Below are entries; copy exactly the lines from the one with "red mushroom: 9 -> 12" through the one with "white box: 2 -> 0", both included, and leave out the rest.

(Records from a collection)
********
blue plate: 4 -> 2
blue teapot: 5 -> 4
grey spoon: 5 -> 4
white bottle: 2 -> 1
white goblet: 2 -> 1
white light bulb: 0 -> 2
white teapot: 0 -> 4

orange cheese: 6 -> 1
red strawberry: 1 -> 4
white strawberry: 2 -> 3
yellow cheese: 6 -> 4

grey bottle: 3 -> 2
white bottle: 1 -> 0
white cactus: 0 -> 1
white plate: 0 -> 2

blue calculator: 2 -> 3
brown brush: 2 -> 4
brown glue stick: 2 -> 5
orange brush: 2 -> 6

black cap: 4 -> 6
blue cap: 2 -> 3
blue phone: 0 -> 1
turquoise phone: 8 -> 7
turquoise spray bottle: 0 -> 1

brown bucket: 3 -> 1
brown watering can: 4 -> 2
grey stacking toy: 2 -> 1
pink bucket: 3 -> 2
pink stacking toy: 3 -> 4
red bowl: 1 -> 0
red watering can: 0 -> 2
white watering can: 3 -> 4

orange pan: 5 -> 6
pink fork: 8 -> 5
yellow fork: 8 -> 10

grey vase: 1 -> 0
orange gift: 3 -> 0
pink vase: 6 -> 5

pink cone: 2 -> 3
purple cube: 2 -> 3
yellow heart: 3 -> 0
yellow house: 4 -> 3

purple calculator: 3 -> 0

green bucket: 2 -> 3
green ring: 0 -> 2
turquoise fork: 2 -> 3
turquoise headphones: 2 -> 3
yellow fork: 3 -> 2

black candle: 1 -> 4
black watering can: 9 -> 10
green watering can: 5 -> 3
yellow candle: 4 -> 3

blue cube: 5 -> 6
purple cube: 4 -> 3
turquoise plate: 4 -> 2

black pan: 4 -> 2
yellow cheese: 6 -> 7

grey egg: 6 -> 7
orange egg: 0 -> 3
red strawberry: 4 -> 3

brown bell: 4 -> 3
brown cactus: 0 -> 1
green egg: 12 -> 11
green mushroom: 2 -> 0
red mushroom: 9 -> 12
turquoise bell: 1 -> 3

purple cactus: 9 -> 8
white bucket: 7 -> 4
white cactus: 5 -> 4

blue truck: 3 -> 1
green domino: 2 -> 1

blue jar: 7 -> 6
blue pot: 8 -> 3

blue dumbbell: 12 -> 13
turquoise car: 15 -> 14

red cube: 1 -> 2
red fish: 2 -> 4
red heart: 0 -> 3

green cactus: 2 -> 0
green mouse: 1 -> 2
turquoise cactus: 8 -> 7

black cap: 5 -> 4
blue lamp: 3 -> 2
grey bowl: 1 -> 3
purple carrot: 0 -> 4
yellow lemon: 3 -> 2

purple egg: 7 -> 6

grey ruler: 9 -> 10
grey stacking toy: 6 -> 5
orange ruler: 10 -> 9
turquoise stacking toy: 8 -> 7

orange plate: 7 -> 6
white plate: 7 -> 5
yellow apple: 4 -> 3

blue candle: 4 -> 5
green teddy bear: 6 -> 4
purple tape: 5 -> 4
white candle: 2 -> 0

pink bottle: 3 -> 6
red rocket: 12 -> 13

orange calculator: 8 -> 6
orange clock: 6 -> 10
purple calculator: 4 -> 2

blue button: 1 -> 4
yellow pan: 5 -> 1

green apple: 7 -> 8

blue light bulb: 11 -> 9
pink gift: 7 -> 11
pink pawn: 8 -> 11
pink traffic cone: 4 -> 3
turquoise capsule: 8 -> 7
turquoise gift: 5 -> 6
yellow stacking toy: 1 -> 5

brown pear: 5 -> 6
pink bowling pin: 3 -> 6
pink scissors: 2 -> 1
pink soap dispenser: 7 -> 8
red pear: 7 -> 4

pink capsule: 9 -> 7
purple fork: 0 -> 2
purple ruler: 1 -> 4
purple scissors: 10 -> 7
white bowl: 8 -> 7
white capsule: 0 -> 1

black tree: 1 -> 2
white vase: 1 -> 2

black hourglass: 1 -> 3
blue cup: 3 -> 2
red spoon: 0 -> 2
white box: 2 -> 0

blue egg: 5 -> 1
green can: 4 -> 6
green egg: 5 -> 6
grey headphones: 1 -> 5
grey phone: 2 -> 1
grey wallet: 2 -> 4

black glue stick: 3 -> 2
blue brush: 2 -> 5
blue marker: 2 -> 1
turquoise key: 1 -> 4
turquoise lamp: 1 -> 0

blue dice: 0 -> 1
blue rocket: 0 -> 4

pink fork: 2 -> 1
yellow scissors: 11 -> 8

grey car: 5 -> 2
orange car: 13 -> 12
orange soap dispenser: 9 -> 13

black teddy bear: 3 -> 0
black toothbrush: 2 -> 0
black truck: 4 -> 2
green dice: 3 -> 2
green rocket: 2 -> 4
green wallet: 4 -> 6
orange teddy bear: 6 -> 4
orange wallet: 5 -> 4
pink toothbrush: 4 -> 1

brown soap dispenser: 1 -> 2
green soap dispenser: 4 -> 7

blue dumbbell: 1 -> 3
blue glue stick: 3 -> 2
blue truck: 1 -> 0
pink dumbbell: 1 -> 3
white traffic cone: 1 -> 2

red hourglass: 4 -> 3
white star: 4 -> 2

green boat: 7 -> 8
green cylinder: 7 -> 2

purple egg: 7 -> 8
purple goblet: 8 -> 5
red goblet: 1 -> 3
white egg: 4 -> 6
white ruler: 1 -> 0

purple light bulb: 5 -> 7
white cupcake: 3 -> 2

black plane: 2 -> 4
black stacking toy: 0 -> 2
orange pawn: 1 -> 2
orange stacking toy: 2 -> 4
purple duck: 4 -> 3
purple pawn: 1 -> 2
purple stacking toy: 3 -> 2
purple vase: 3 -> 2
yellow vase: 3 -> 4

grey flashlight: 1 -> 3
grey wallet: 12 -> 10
********
**RESULT:**
red mushroom: 9 -> 12
turquoise bell: 1 -> 3

purple cactus: 9 -> 8
white bucket: 7 -> 4
white cactus: 5 -> 4

blue truck: 3 -> 1
green domino: 2 -> 1

blue jar: 7 -> 6
blue pot: 8 -> 3

blue dumbbell: 12 -> 13
turquoise car: 15 -> 14

red cube: 1 -> 2
red fish: 2 -> 4
red heart: 0 -> 3

green cactus: 2 -> 0
green mouse: 1 -> 2
turquoise cactus: 8 -> 7

black cap: 5 -> 4
blue lamp: 3 -> 2
grey bowl: 1 -> 3
purple carrot: 0 -> 4
yellow lemon: 3 -> 2

purple egg: 7 -> 6

grey ruler: 9 -> 10
grey stacking toy: 6 -> 5
orange ruler: 10 -> 9
turquoise stacking toy: 8 -> 7

orange plate: 7 -> 6
white plate: 7 -> 5
yellow apple: 4 -> 3

blue candle: 4 -> 5
green teddy bear: 6 -> 4
purple tape: 5 -> 4
white candle: 2 -> 0

pink bottle: 3 -> 6
red rocket: 12 -> 13

orange calculator: 8 -> 6
orange clock: 6 -> 10
purple calculator: 4 -> 2

blue button: 1 -> 4
yellow pan: 5 -> 1

green apple: 7 -> 8

blue light bulb: 11 -> 9
pink gift: 7 -> 11
pink pawn: 8 -> 11
pink traffic cone: 4 -> 3
turquoise capsule: 8 -> 7
turquoise gift: 5 -> 6
yellow stacking toy: 1 -> 5

brown pear: 5 -> 6
pink bowling pin: 3 -> 6
pink scissors: 2 -> 1
pink soap dispenser: 7 -> 8
red pear: 7 -> 4

pink capsule: 9 -> 7
purple fork: 0 -> 2
purple ruler: 1 -> 4
purple scissors: 10 -> 7
white bowl: 8 -> 7
white capsule: 0 -> 1

black tree: 1 -> 2
white vase: 1 -> 2

black hourglass: 1 -> 3
blue cup: 3 -> 2
red spoon: 0 -> 2
white box: 2 -> 0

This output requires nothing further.